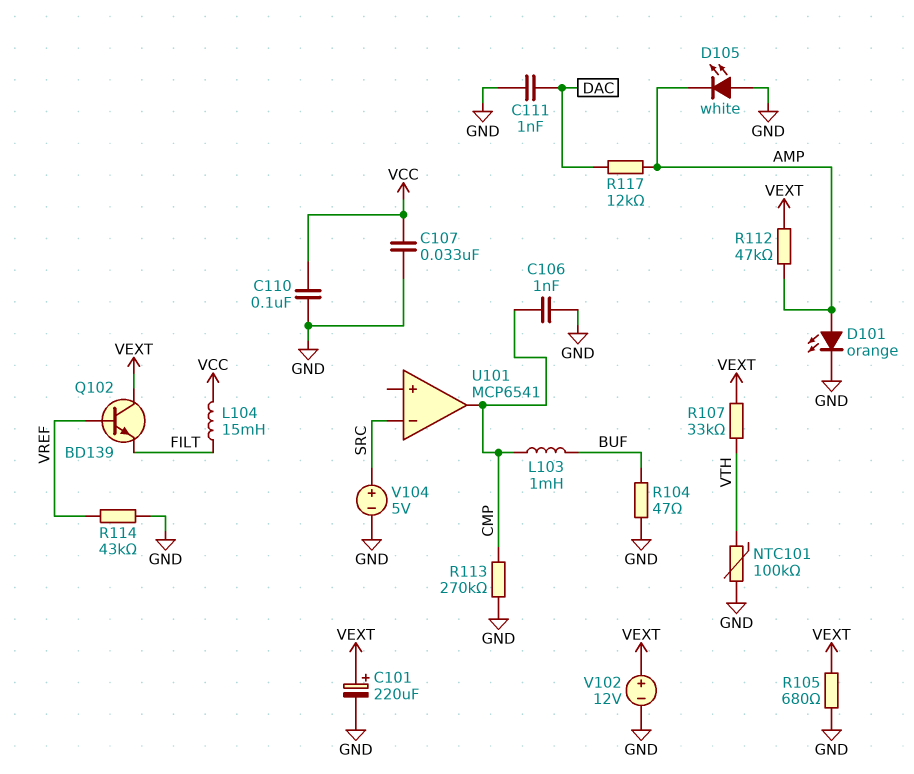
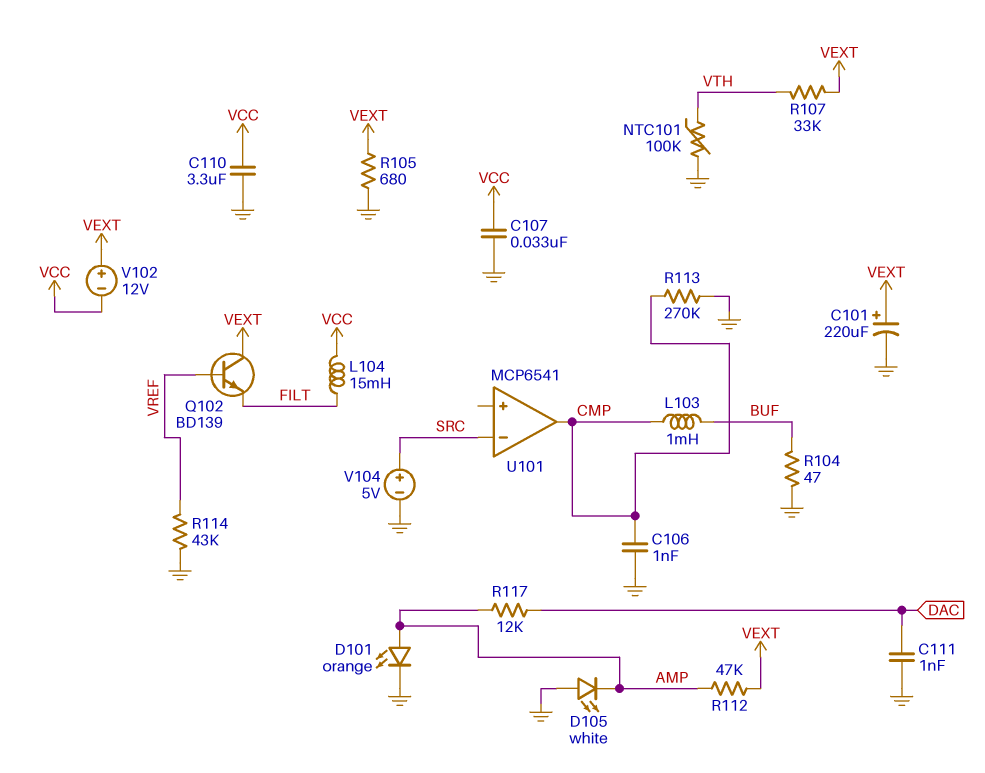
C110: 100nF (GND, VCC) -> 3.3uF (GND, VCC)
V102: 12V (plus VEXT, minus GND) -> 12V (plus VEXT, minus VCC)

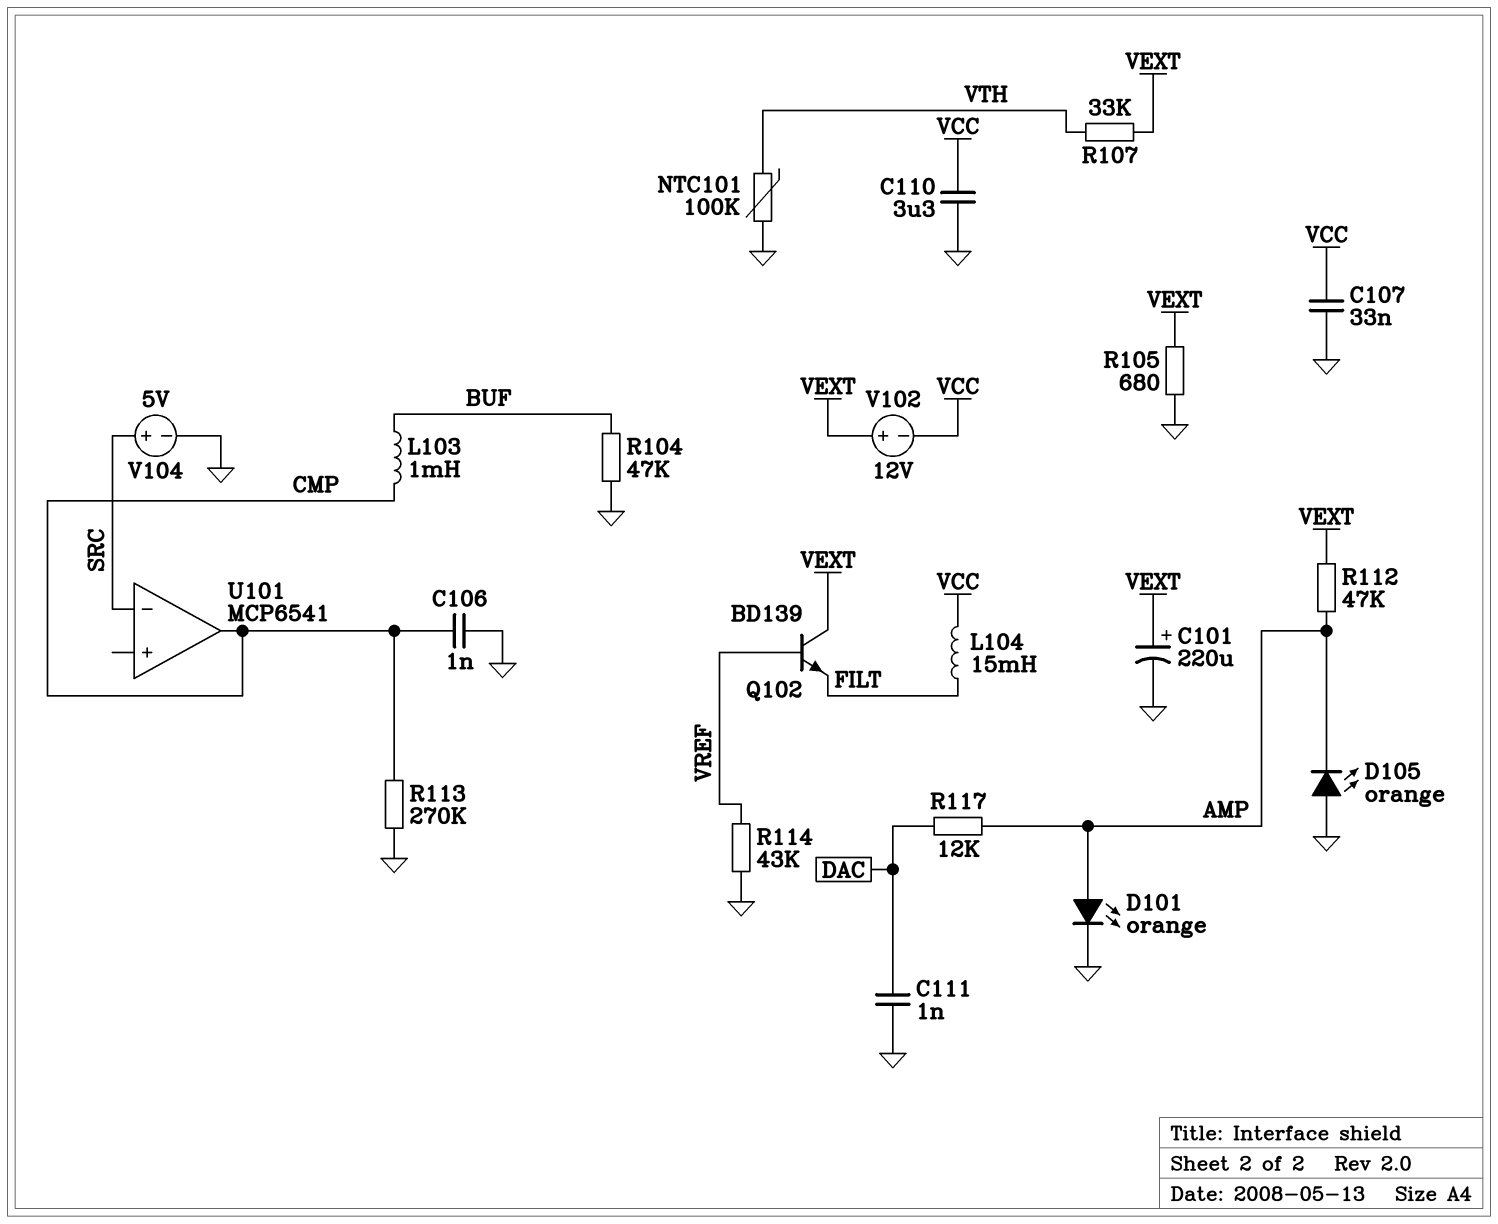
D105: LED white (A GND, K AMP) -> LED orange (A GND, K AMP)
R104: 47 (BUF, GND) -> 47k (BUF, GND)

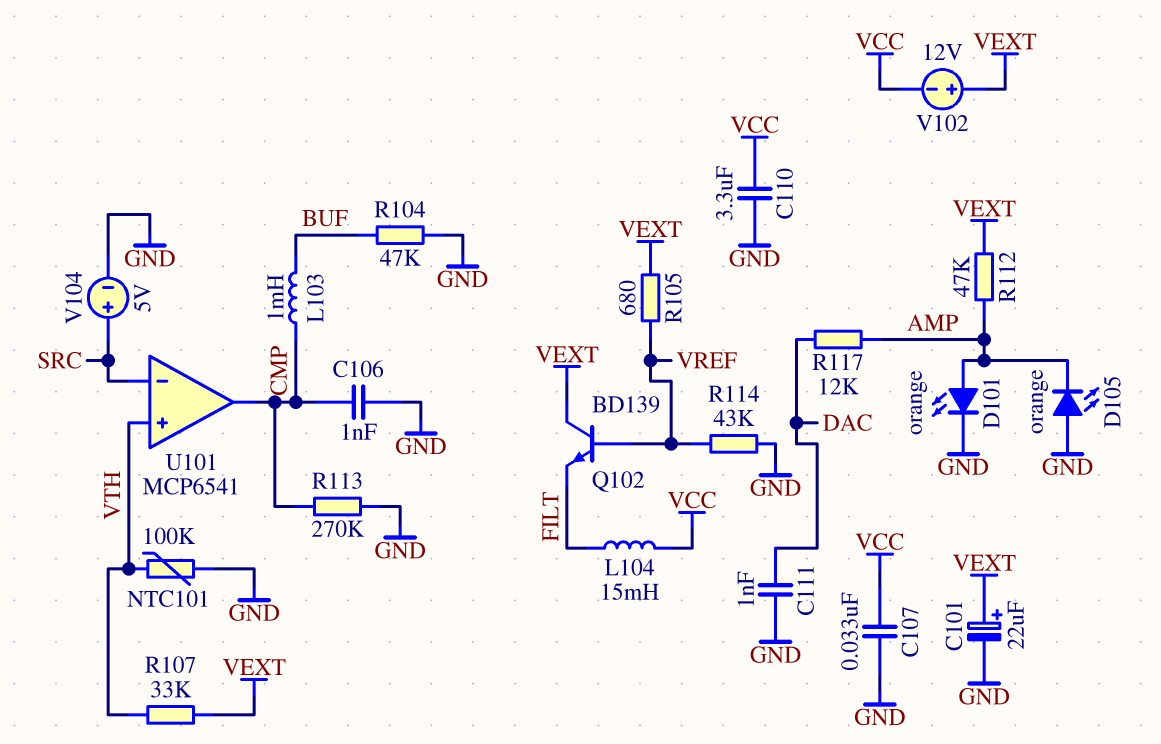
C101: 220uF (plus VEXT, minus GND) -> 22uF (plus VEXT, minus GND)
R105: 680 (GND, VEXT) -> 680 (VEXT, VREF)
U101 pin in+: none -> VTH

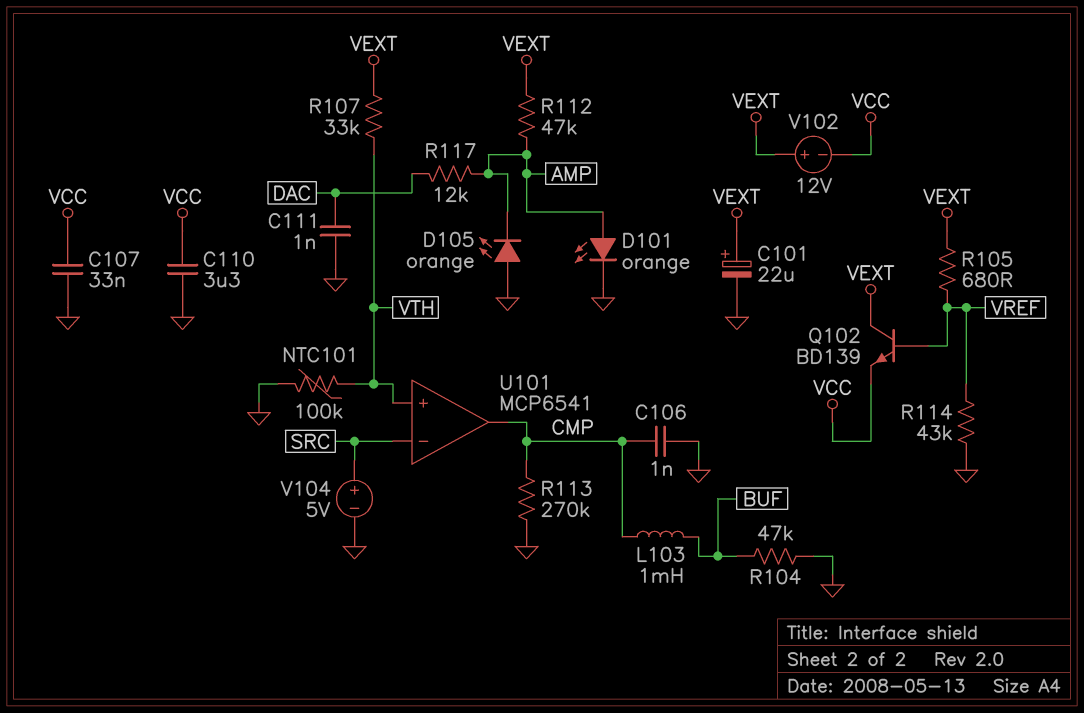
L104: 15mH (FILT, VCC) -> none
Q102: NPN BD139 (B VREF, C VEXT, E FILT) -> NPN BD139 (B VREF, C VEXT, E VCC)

——

— YOUR ASSIGNMENT —
Skip all pictures. Write out only the lines from the one containing "C101: 220uF (plus" to the end of the listing above, inclusive, exactly as given.

— ANSWER SPACE —
C101: 220uF (plus VEXT, minus GND) -> 22uF (plus VEXT, minus GND)
R105: 680 (GND, VEXT) -> 680 (VEXT, VREF)
U101 pin in+: none -> VTH

L104: 15mH (FILT, VCC) -> none
Q102: NPN BD139 (B VREF, C VEXT, E FILT) -> NPN BD139 (B VREF, C VEXT, E VCC)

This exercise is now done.